### Exercise goal
From the line below that contains "C108: 2.2uF (J101/1, W9) -> none" to the line that contains "L103: 10uH (W2, W14) -> 10uH (GND, W14)", repeat every line exactly, both ends included, and nothing else.

### Records
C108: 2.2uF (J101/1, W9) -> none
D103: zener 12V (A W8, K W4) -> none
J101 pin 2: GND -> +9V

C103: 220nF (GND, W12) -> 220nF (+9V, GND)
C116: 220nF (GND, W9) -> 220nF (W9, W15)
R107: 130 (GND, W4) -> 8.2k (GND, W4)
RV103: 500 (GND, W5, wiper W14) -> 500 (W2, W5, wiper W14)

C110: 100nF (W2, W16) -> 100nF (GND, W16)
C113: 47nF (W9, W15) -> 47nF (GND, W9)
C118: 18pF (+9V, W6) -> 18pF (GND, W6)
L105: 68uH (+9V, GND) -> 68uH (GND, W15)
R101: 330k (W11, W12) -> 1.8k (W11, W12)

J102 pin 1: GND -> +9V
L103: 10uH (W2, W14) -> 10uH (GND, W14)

* * *

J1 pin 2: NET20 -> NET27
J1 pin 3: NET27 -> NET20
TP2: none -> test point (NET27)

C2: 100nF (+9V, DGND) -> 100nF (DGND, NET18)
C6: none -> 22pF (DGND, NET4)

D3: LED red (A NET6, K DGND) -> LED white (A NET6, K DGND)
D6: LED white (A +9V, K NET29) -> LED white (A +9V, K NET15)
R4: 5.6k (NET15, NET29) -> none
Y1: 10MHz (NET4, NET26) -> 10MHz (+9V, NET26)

### Reply
C108: 2.2uF (J101/1, W9) -> none
D103: zener 12V (A W8, K W4) -> none
J101 pin 2: GND -> +9V

C103: 220nF (GND, W12) -> 220nF (+9V, GND)
C116: 220nF (GND, W9) -> 220nF (W9, W15)
R107: 130 (GND, W4) -> 8.2k (GND, W4)
RV103: 500 (GND, W5, wiper W14) -> 500 (W2, W5, wiper W14)

C110: 100nF (W2, W16) -> 100nF (GND, W16)
C113: 47nF (W9, W15) -> 47nF (GND, W9)
C118: 18pF (+9V, W6) -> 18pF (GND, W6)
L105: 68uH (+9V, GND) -> 68uH (GND, W15)
R101: 330k (W11, W12) -> 1.8k (W11, W12)

J102 pin 1: GND -> +9V
L103: 10uH (W2, W14) -> 10uH (GND, W14)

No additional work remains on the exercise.